§ Task description
Search the entries below for the word "left" and copy each line that has it.

§ Records for the task
-- Opening Marker --
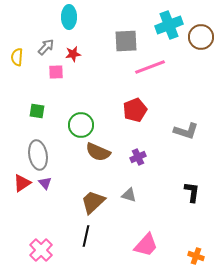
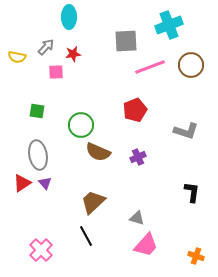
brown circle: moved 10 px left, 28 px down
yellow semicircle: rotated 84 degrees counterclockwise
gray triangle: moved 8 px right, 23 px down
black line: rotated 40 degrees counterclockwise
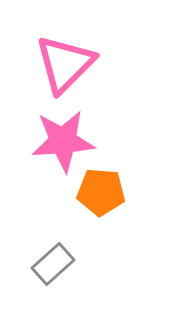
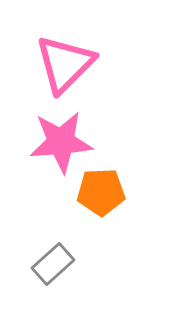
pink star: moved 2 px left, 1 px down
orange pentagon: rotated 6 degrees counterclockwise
-- Closing Marker --
-- Opening Marker --
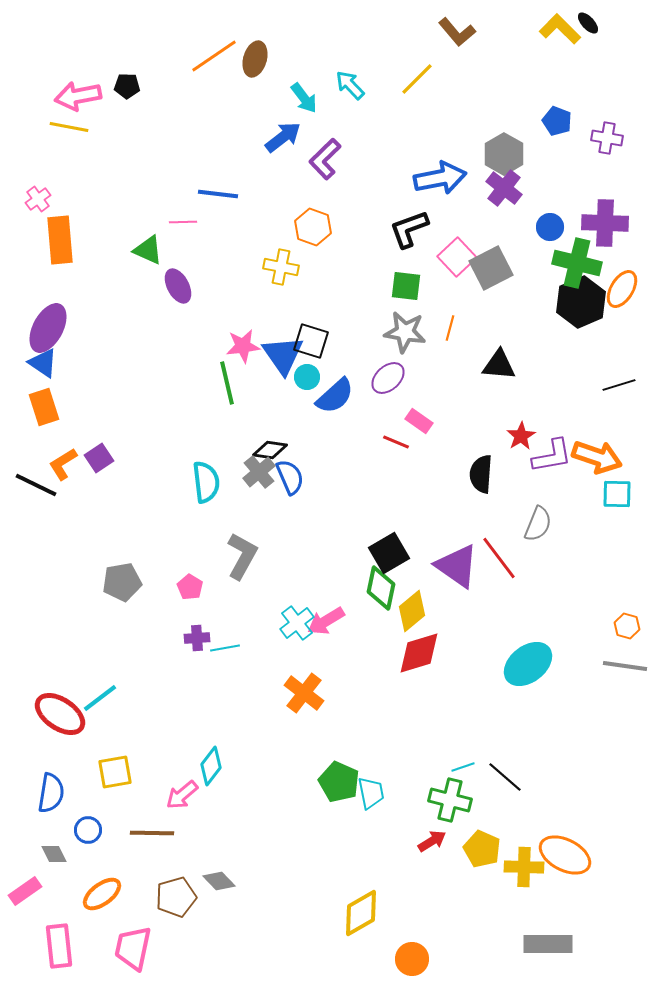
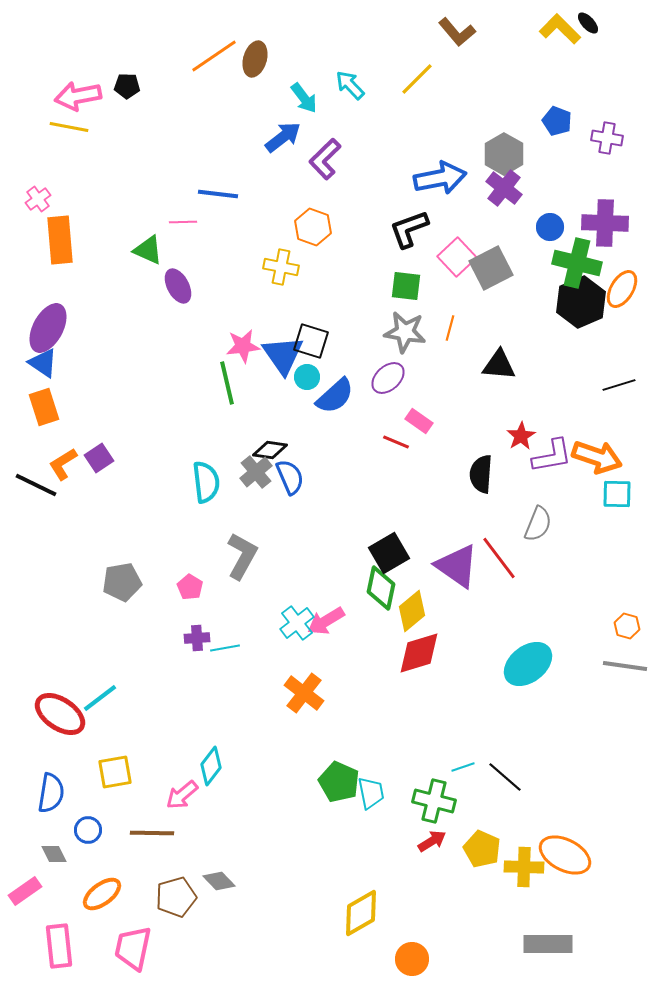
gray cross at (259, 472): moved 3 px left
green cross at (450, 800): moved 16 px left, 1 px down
-- Closing Marker --
§ Task response
brown circle: moved 10 px left, 28 px down
pink star: moved 2 px left, 1 px down
gray cross at (259, 472): moved 3 px left
green cross at (450, 800): moved 16 px left, 1 px down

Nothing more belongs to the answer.